Problem statement » Beginning at the line that holds "SW1: switch (COM, X0) -> button (COM, X0)" and continuing to the last line of the data below, transcribe every line word for word, without pictures.

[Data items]

----------------

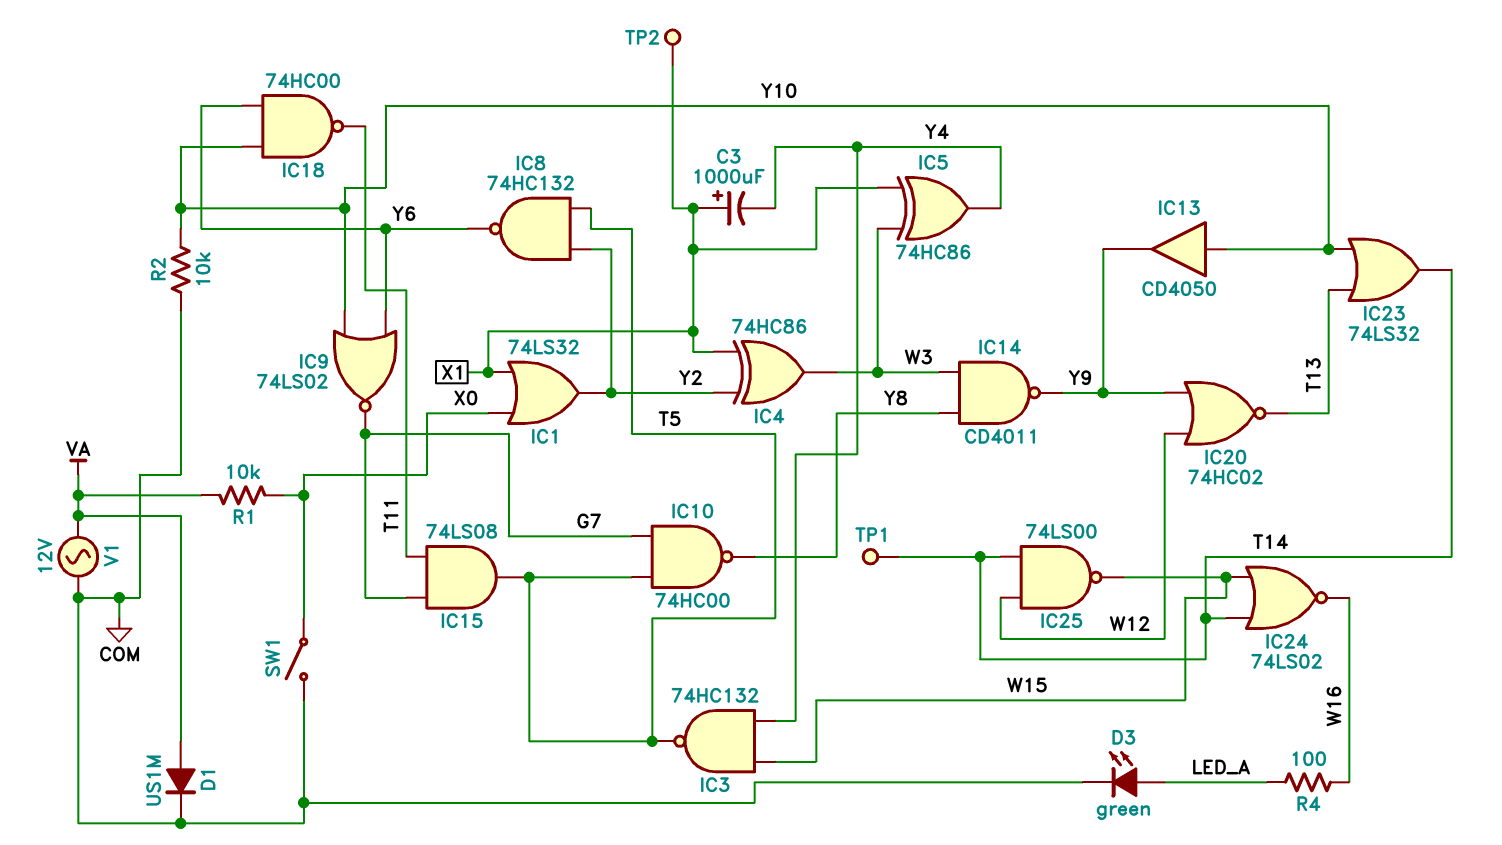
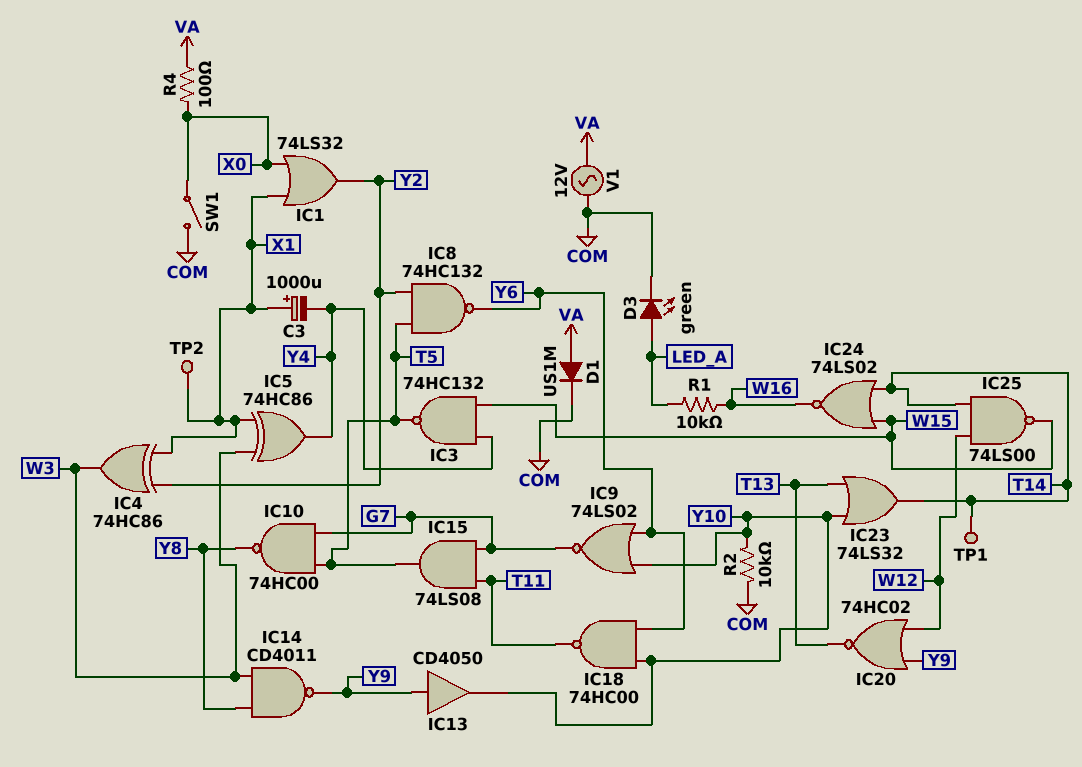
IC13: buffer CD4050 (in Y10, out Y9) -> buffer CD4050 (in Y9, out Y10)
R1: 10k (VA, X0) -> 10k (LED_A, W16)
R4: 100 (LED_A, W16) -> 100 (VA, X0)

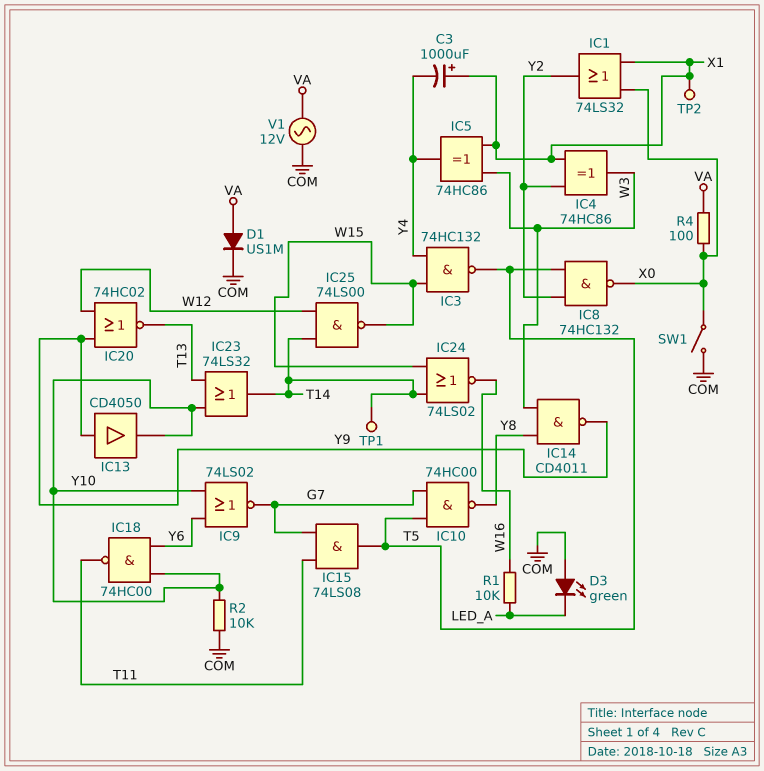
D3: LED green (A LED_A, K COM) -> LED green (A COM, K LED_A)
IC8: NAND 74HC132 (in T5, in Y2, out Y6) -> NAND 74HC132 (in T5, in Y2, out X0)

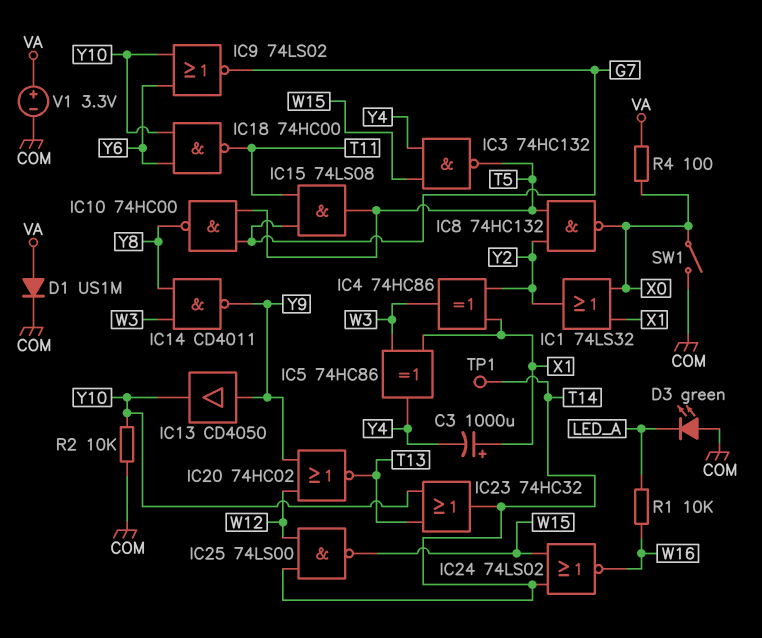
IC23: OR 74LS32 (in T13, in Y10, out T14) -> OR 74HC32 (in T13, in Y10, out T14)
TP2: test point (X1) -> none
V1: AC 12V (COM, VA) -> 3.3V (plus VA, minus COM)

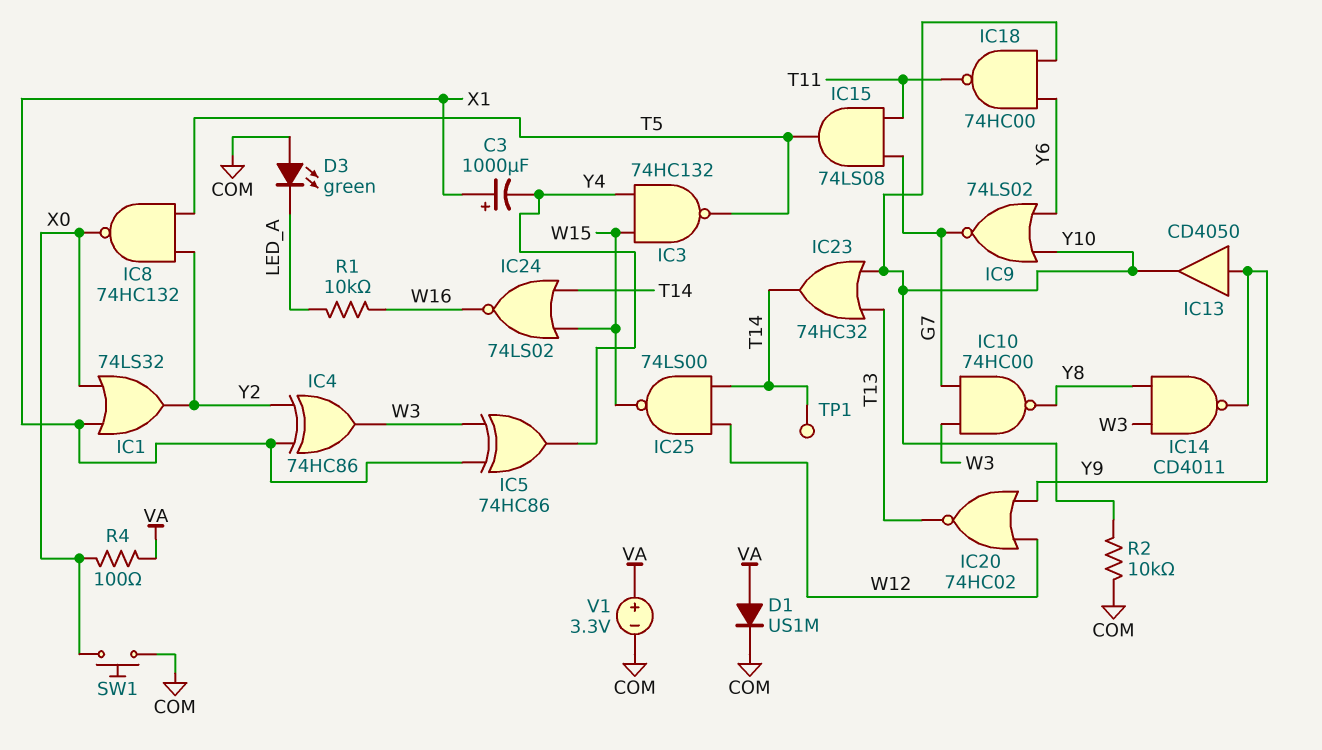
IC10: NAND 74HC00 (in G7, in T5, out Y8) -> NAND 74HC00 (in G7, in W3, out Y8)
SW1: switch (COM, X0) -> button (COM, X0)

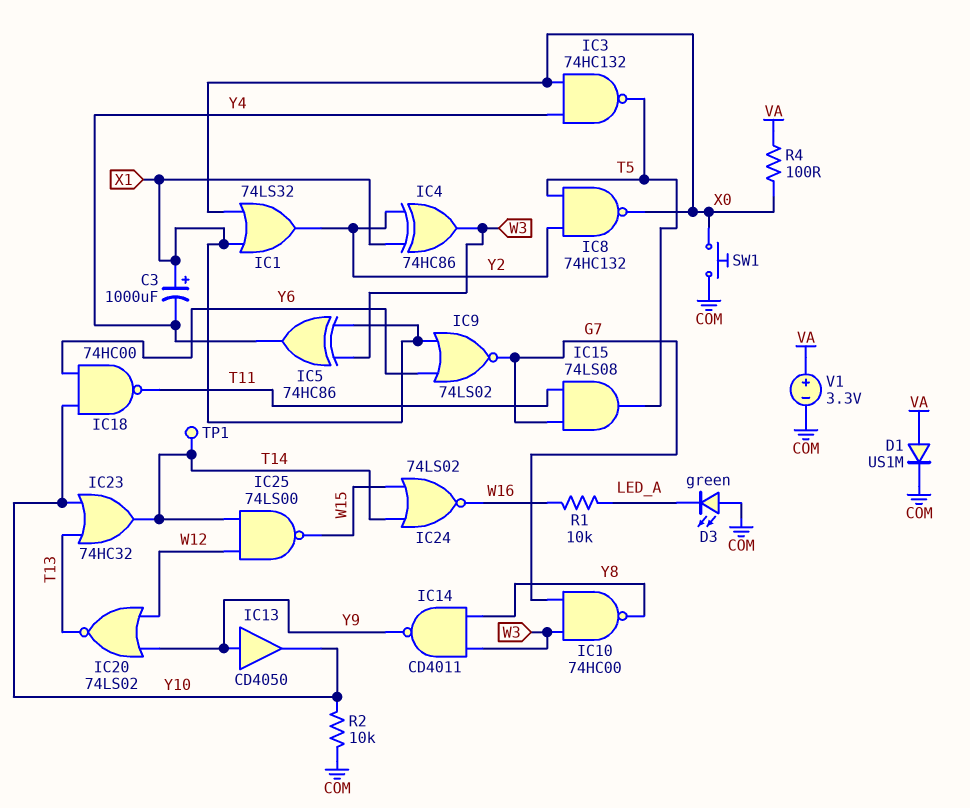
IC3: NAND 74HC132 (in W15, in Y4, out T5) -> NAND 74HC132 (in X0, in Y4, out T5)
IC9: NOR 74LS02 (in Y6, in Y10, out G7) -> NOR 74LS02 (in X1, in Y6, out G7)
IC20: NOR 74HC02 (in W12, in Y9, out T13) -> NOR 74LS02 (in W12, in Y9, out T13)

----------------

Written reply »
SW1: switch (COM, X0) -> button (COM, X0)

IC3: NAND 74HC132 (in W15, in Y4, out T5) -> NAND 74HC132 (in X0, in Y4, out T5)
IC9: NOR 74LS02 (in Y6, in Y10, out G7) -> NOR 74LS02 (in X1, in Y6, out G7)
IC20: NOR 74HC02 (in W12, in Y9, out T13) -> NOR 74LS02 (in W12, in Y9, out T13)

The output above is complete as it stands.